- _What you need to do_: Take the line containing "R2: 510 (NET2, VBUS) -> 200 (NET2, VBUS)" and every line after it to the end of the records, and copy them exactly, leaving out pictures.

- _Supplied records_:
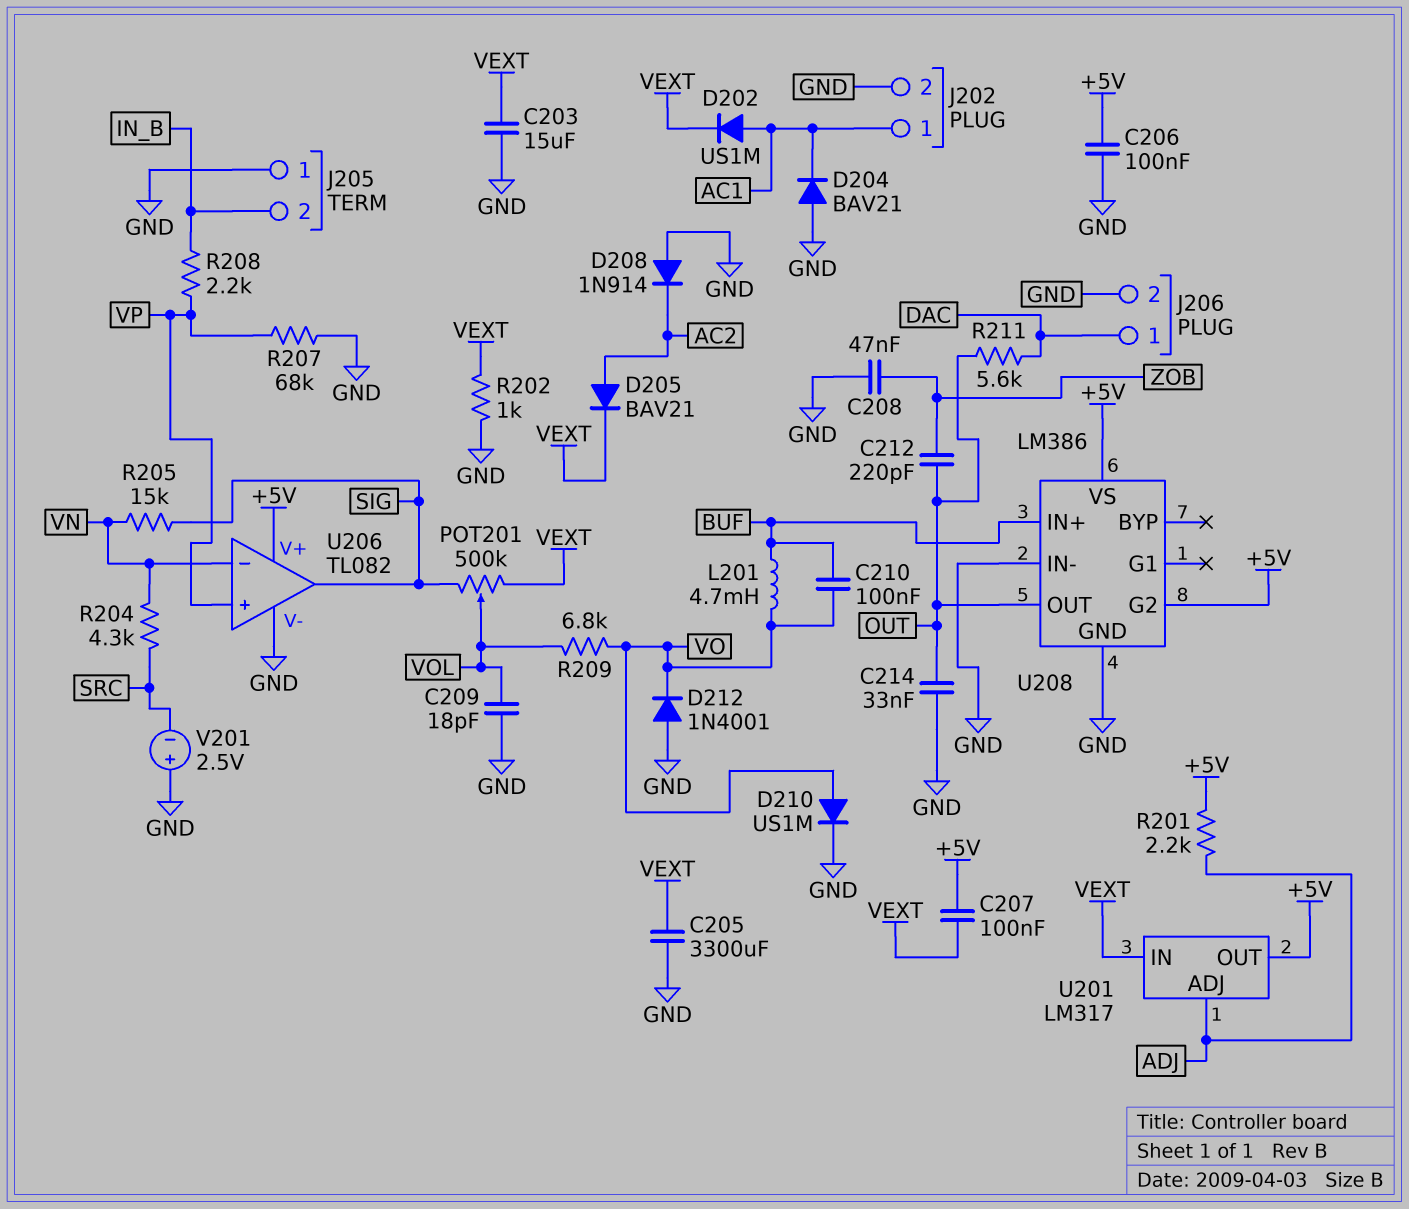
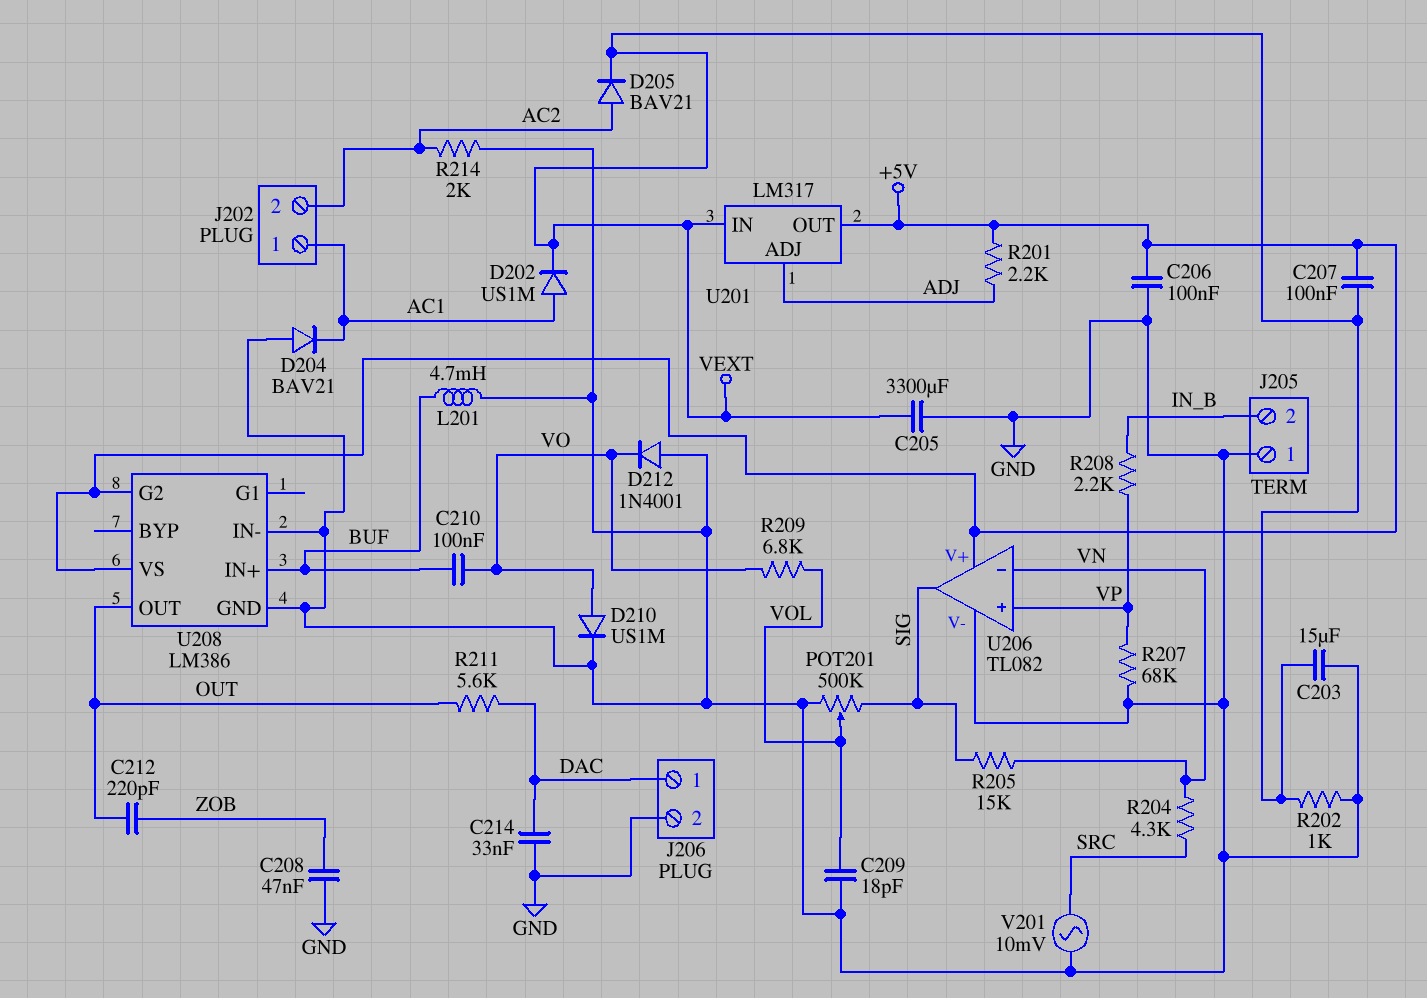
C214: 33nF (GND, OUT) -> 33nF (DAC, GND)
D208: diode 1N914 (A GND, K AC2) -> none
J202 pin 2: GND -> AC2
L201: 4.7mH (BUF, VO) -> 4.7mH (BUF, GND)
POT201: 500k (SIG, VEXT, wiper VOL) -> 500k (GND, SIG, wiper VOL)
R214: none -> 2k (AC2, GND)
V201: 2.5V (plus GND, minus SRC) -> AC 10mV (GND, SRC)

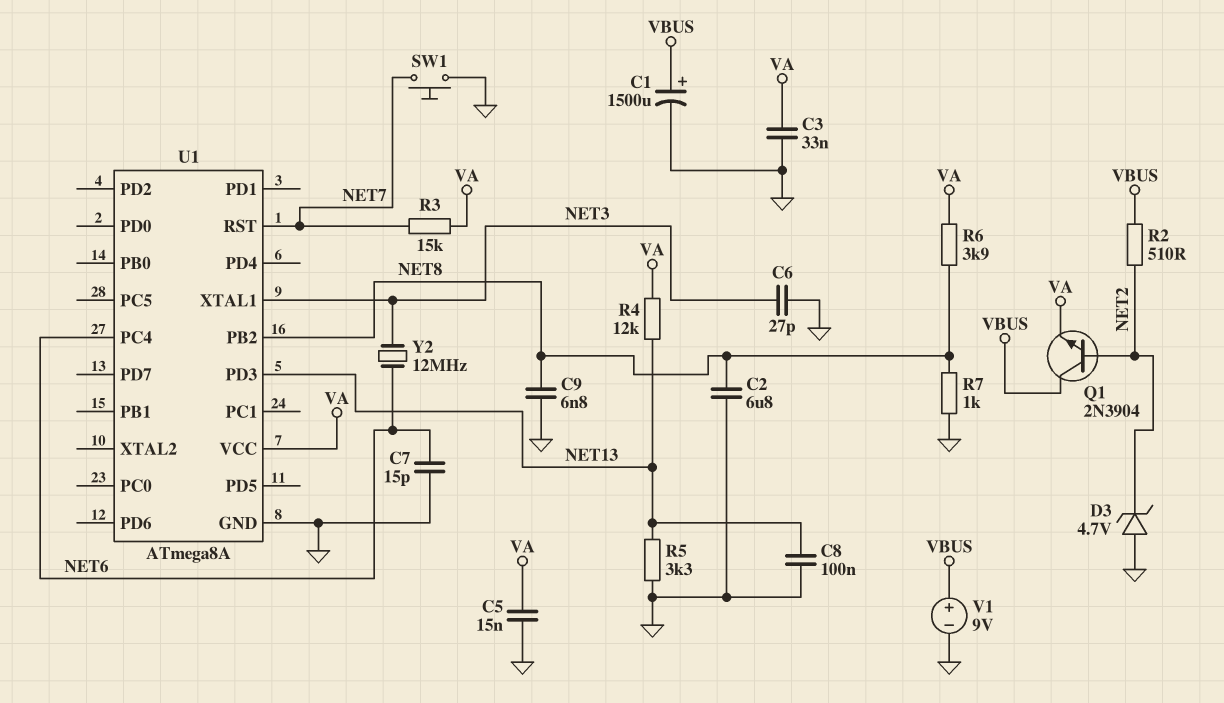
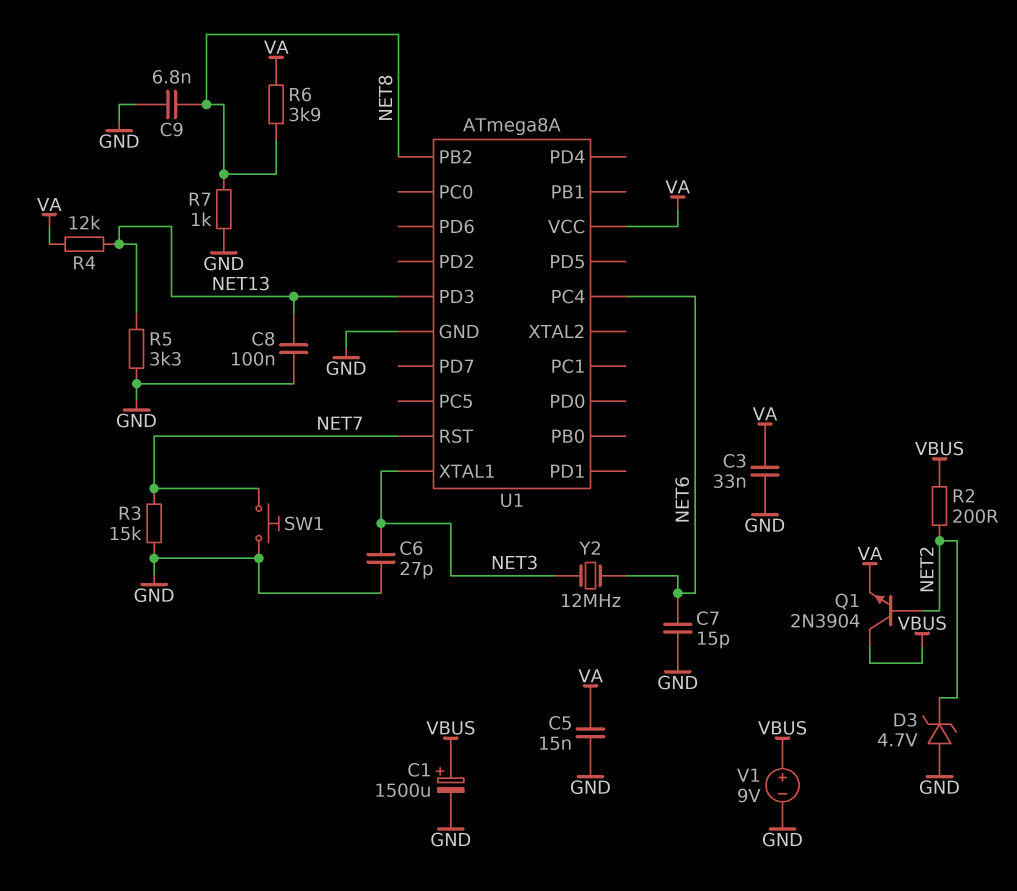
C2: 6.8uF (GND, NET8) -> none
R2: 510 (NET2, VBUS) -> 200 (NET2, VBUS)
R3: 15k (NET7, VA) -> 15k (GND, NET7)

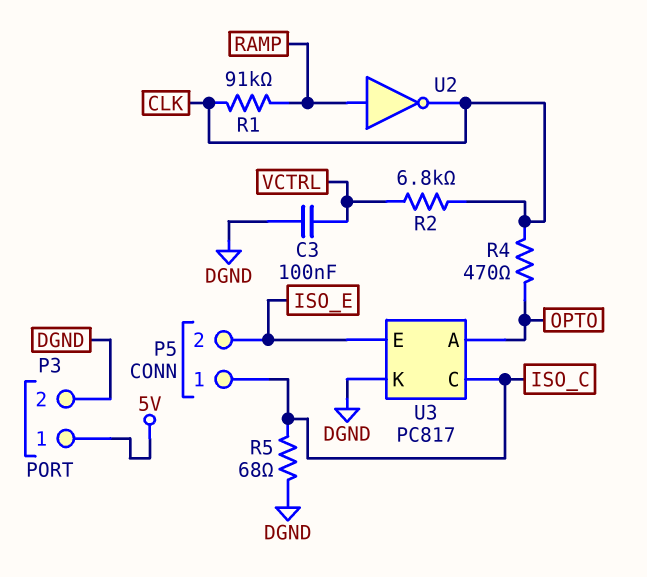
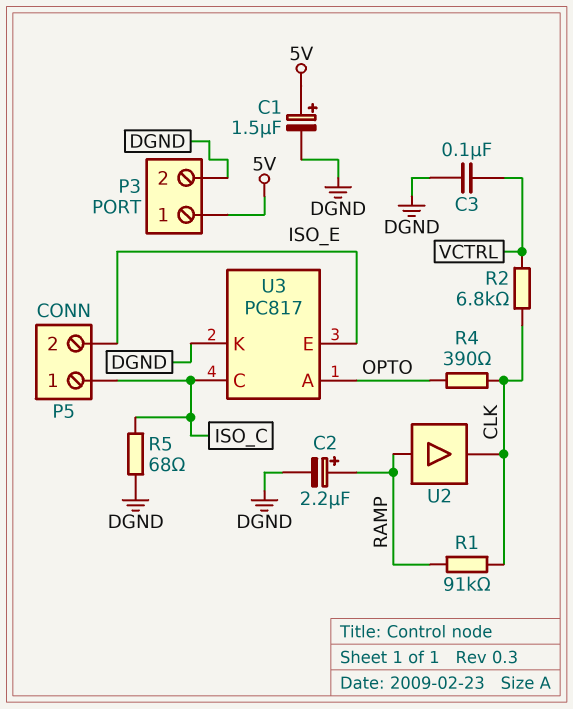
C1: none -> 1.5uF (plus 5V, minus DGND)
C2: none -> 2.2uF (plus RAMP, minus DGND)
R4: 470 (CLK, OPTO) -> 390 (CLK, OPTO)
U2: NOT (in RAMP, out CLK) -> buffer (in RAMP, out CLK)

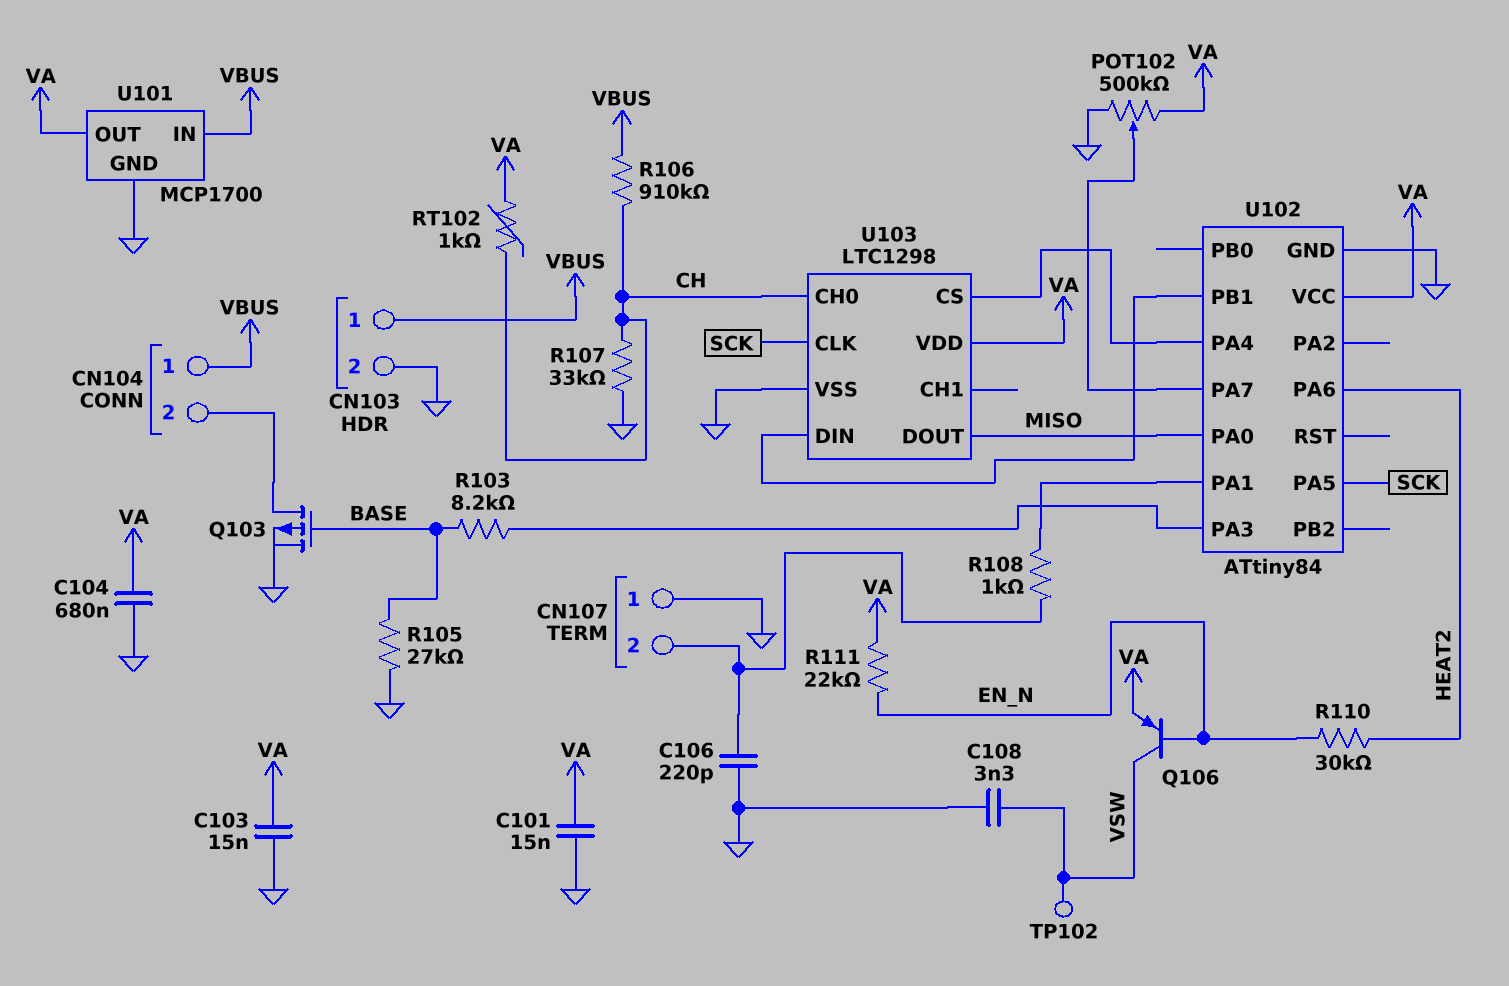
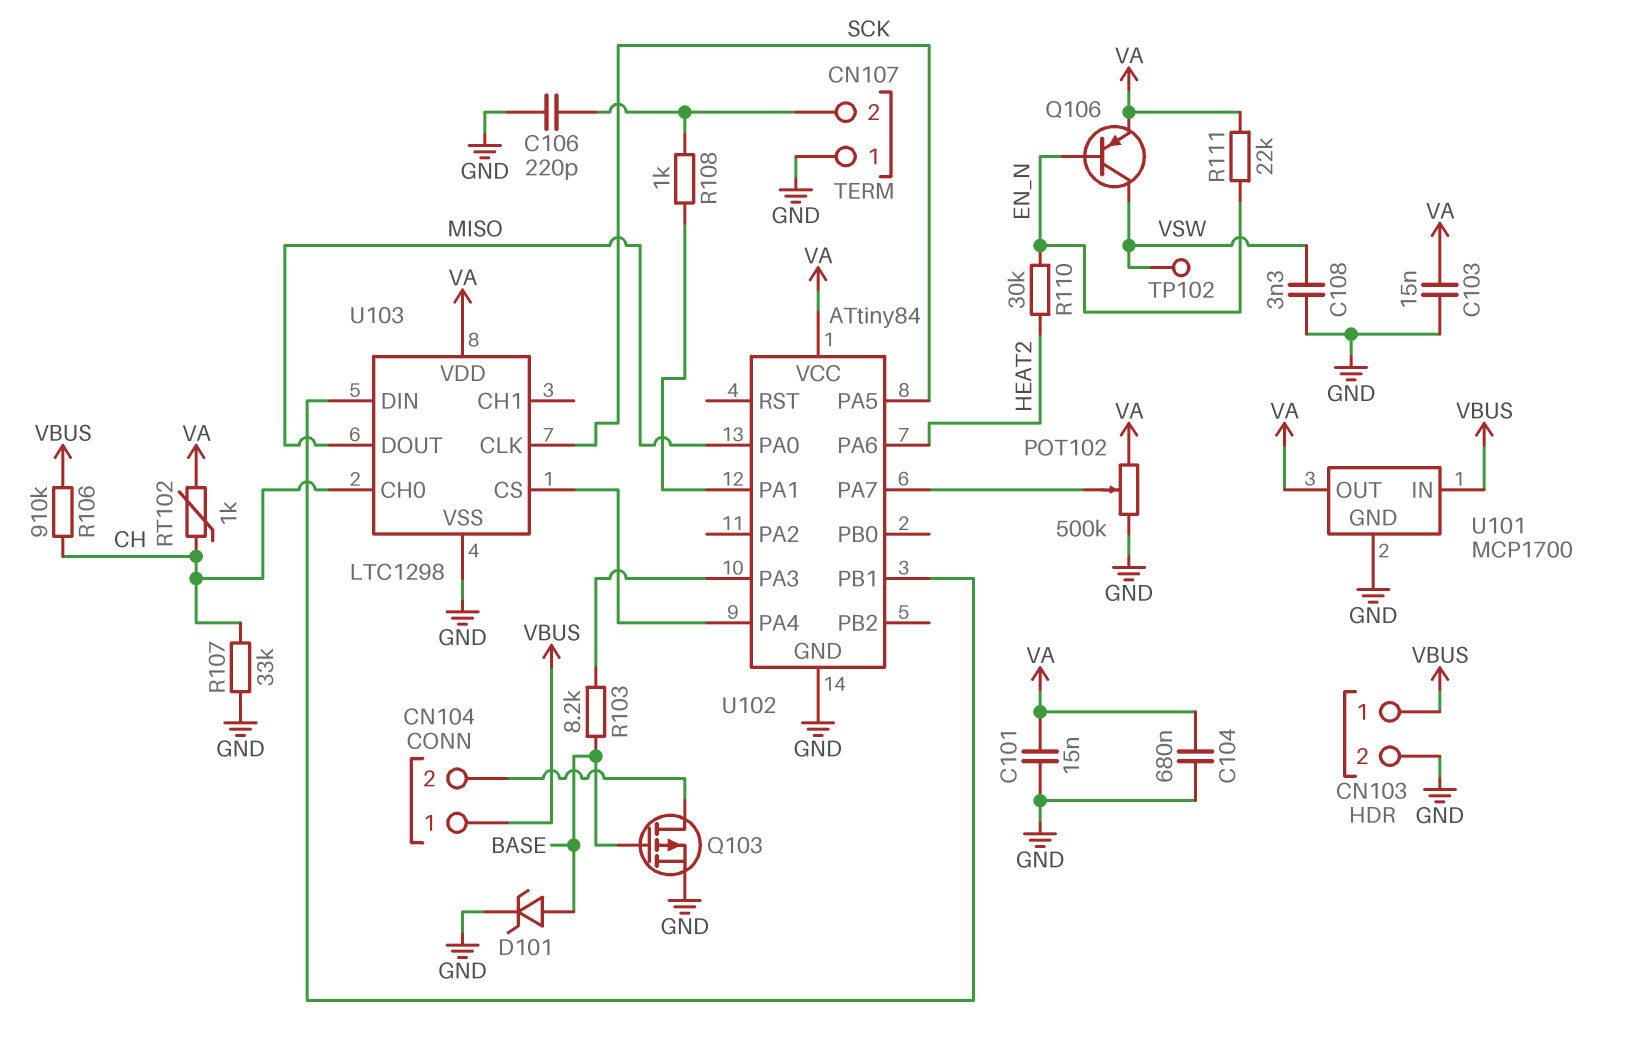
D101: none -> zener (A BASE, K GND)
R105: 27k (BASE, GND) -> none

- _Expected output_:
R2: 510 (NET2, VBUS) -> 200 (NET2, VBUS)
R3: 15k (NET7, VA) -> 15k (GND, NET7)

C1: none -> 1.5uF (plus 5V, minus DGND)
C2: none -> 2.2uF (plus RAMP, minus DGND)
R4: 470 (CLK, OPTO) -> 390 (CLK, OPTO)
U2: NOT (in RAMP, out CLK) -> buffer (in RAMP, out CLK)

D101: none -> zener (A BASE, K GND)
R105: 27k (BASE, GND) -> none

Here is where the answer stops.